▶ [Try it]:
Return the entries below word for word; no images should appear in the copy.

▶ [Records provided]:

★ ★ ★ ★ ★

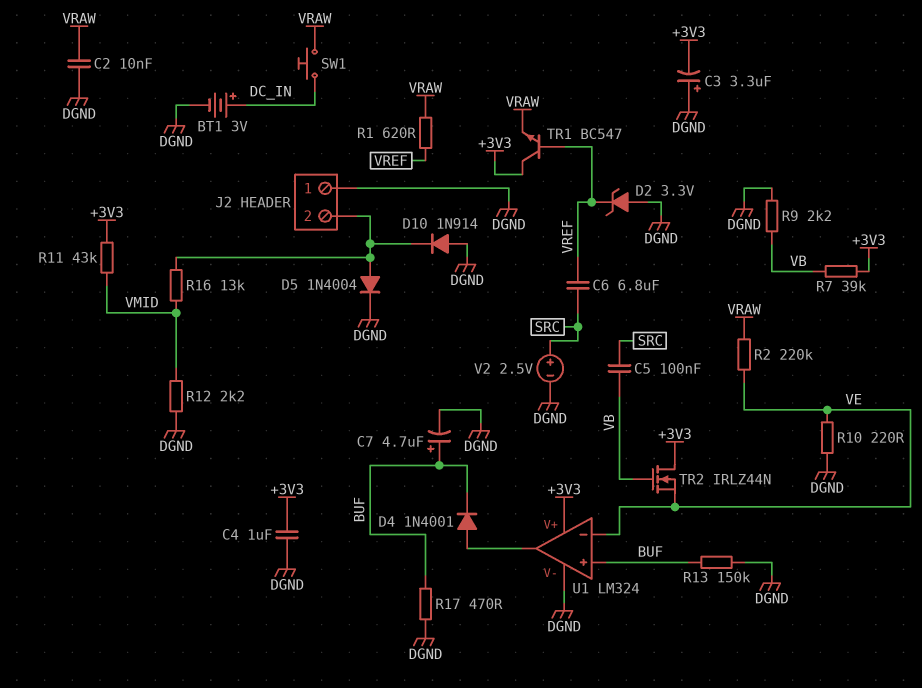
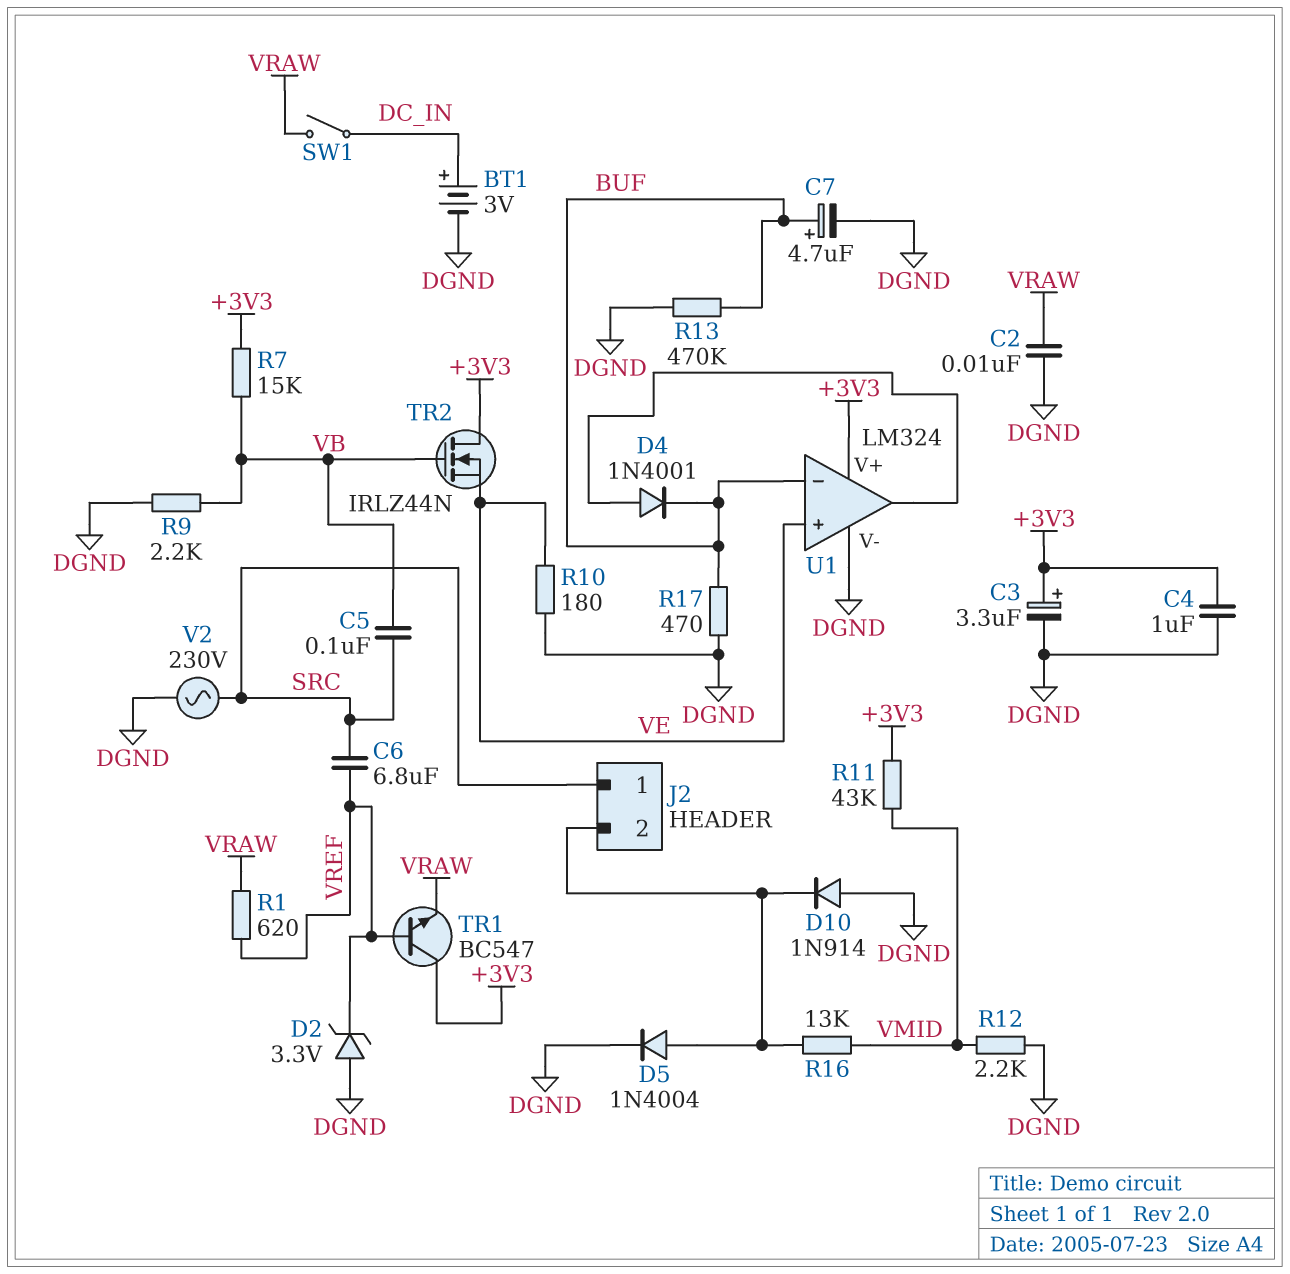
C3: 3.3uF (plus DGND, minus +3V3) -> 3.3uF (plus +3V3, minus DGND)
J2 pin 1: DGND -> SRC
R2: 220k (VE, VRAW) -> none
R7: 39k (+3V3, VB) -> 15k (+3V3, VB)
R10: 220 (DGND, VE) -> 180 (DGND, VE)
R13: 150k (BUF, DGND) -> 470k (BUF, DGND)
SW1: button (DC_IN, VRAW) -> switch (DC_IN, VRAW)
U1 pin in+: BUF -> VE
U1 pin in-: VE -> BUF
V2: 2.5V (plus SRC, minus DGND) -> AC 230V (DGND, SRC)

★ ★ ★ ★ ★

▶ [Solution for this exercise]:
C3: 3.3uF (plus DGND, minus +3V3) -> 3.3uF (plus +3V3, minus DGND)
J2 pin 1: DGND -> SRC
R2: 220k (VE, VRAW) -> none
R7: 39k (+3V3, VB) -> 15k (+3V3, VB)
R10: 220 (DGND, VE) -> 180 (DGND, VE)
R13: 150k (BUF, DGND) -> 470k (BUF, DGND)
SW1: button (DC_IN, VRAW) -> switch (DC_IN, VRAW)
U1 pin in+: BUF -> VE
U1 pin in-: VE -> BUF
V2: 2.5V (plus SRC, minus DGND) -> AC 230V (DGND, SRC)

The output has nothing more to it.